● **Instructions to follow**: Would you copy the lines below exactly and omit the images?

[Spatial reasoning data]
—————
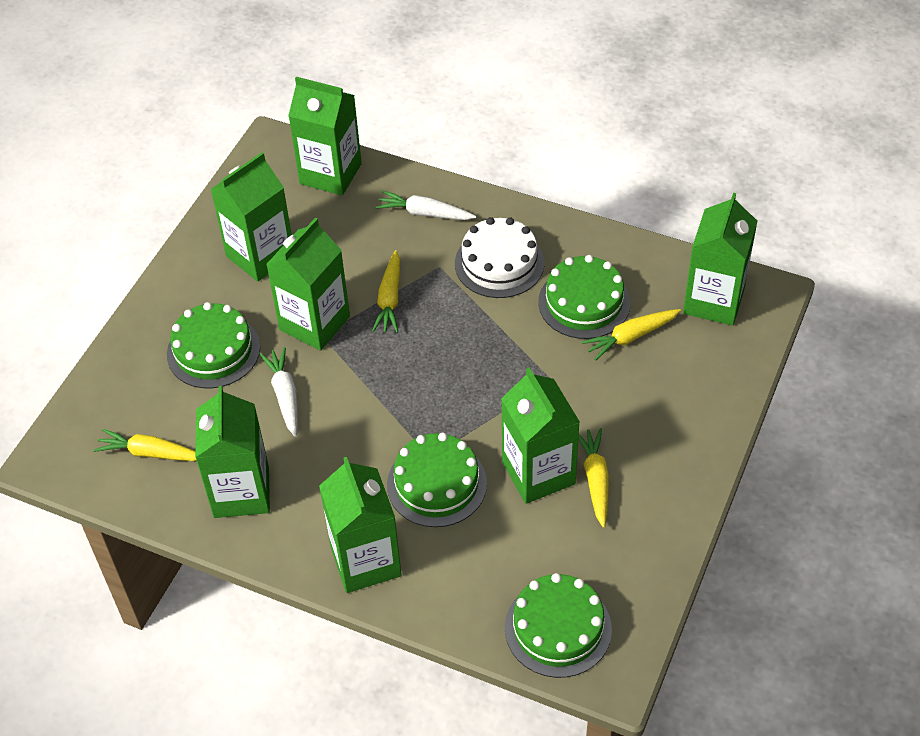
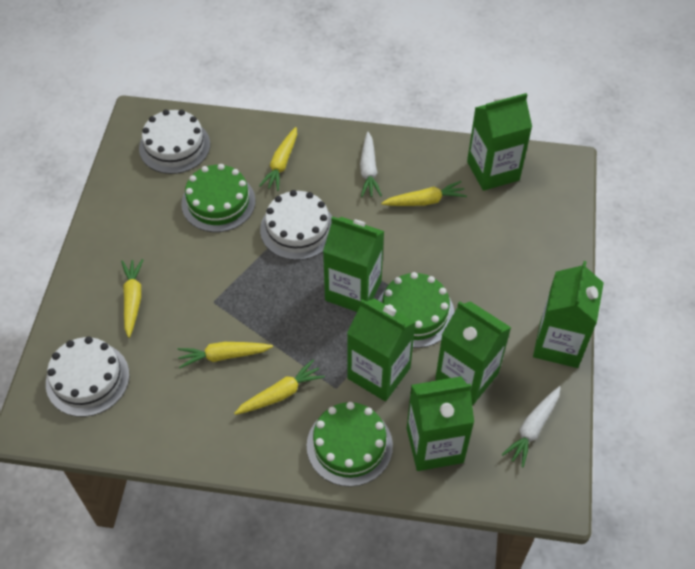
green cake: 4 -> 3
green carton: 7 -> 6
white cake: 1 -> 3
yellow carrot: 4 -> 5

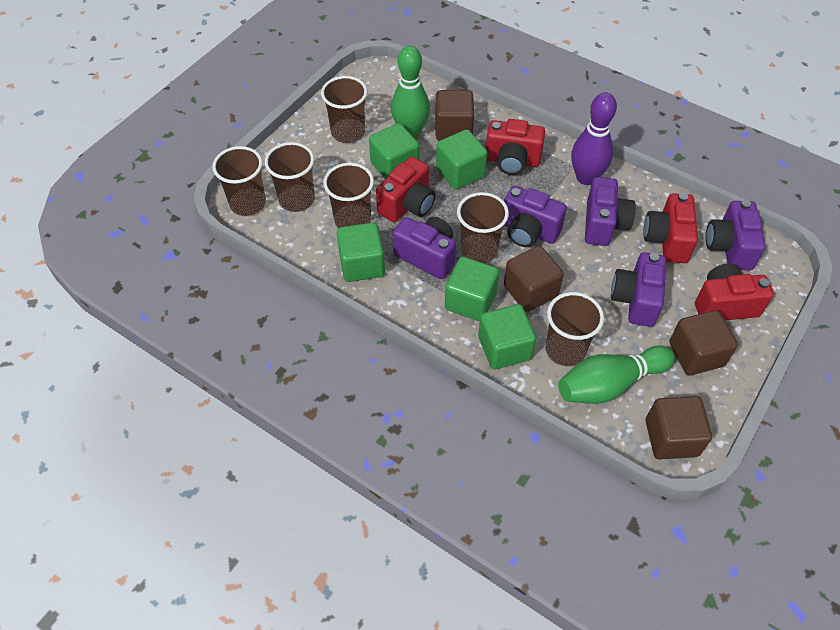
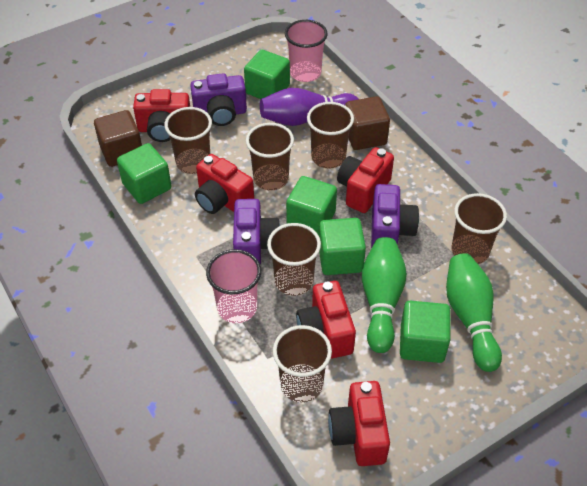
brown cube: 4 -> 2
pink cup: 0 -> 2
purple camera: 5 -> 3
red camera: 4 -> 5

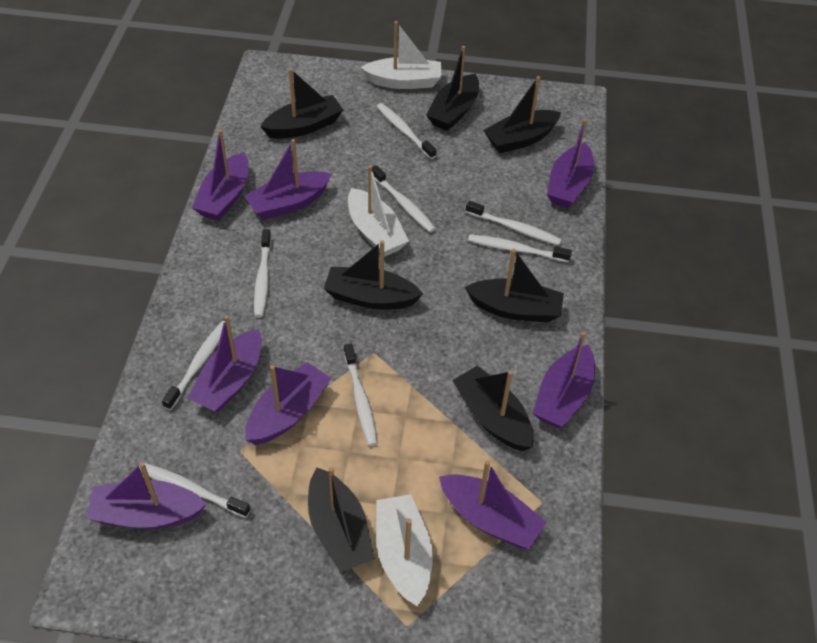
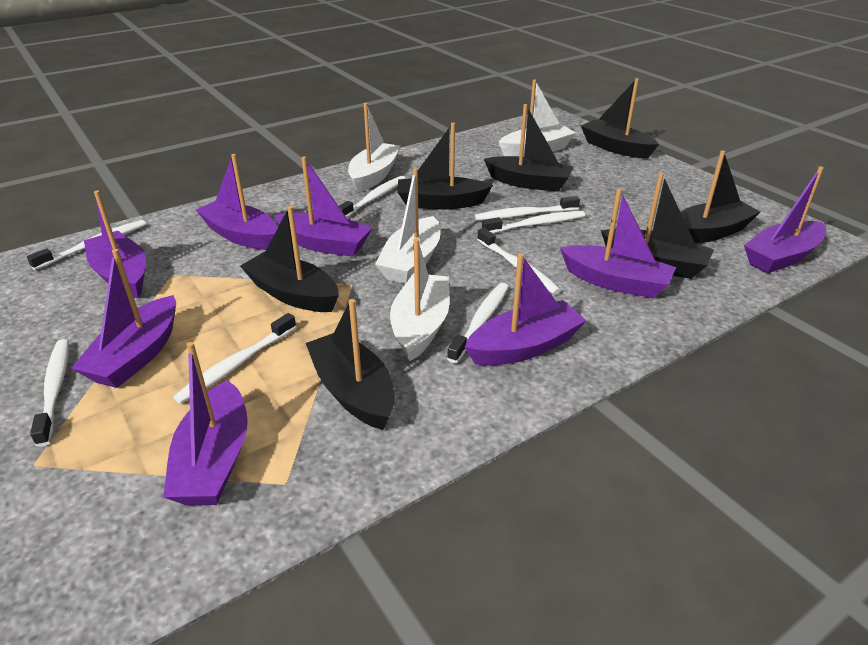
white boat: 3 -> 4

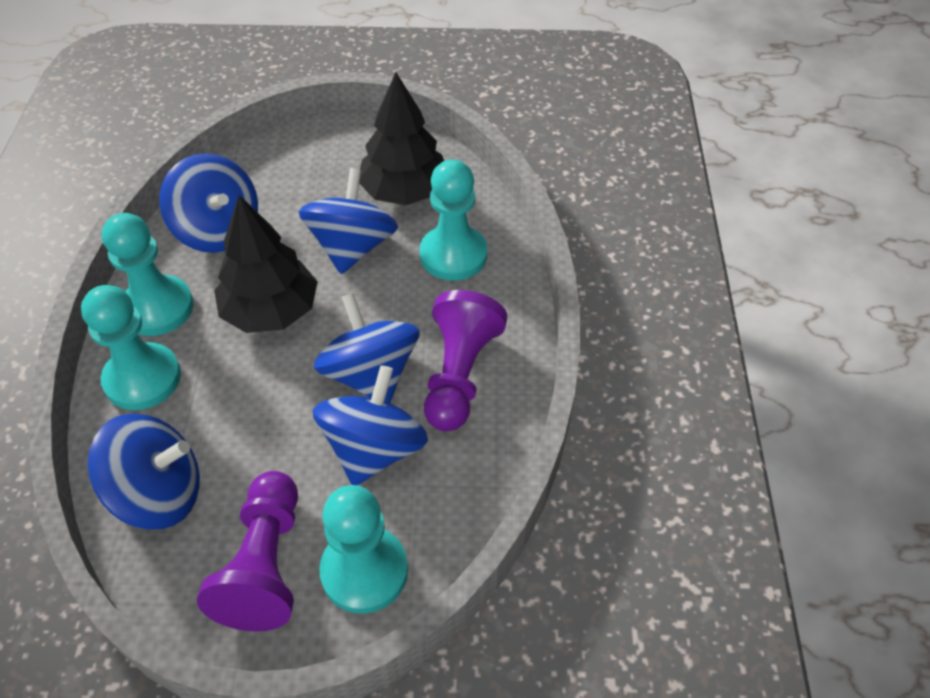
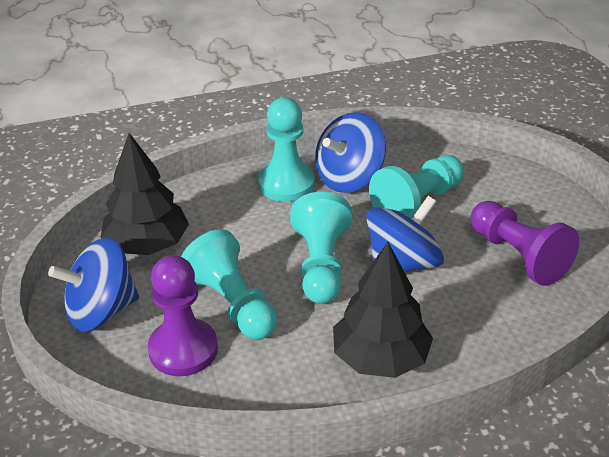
blue spinning top: 5 -> 3

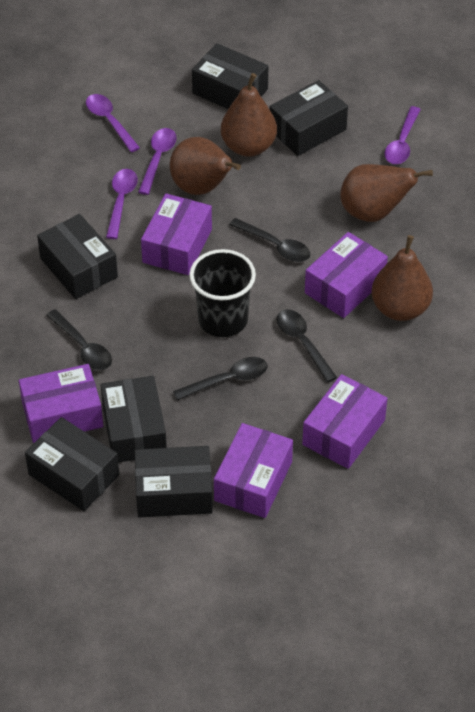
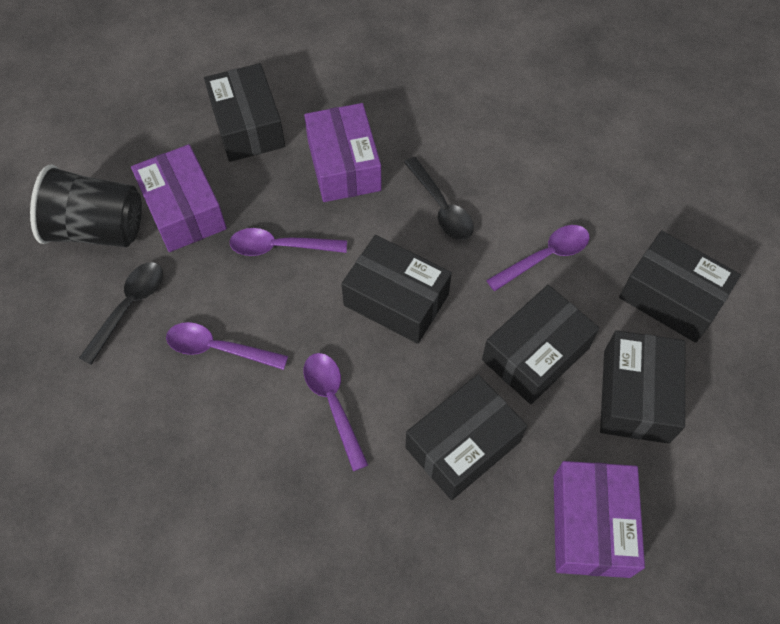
black spoon: 4 -> 2
brown pear: 4 -> 0
purple box: 5 -> 3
—————
● **Answer to the exercise**:
green cake: 4 -> 3
green carton: 7 -> 6
white cake: 1 -> 3
yellow carrot: 4 -> 5

brown cube: 4 -> 2
pink cup: 0 -> 2
purple camera: 5 -> 3
red camera: 4 -> 5

white boat: 3 -> 4

blue spinning top: 5 -> 3

black spoon: 4 -> 2
brown pear: 4 -> 0
purple box: 5 -> 3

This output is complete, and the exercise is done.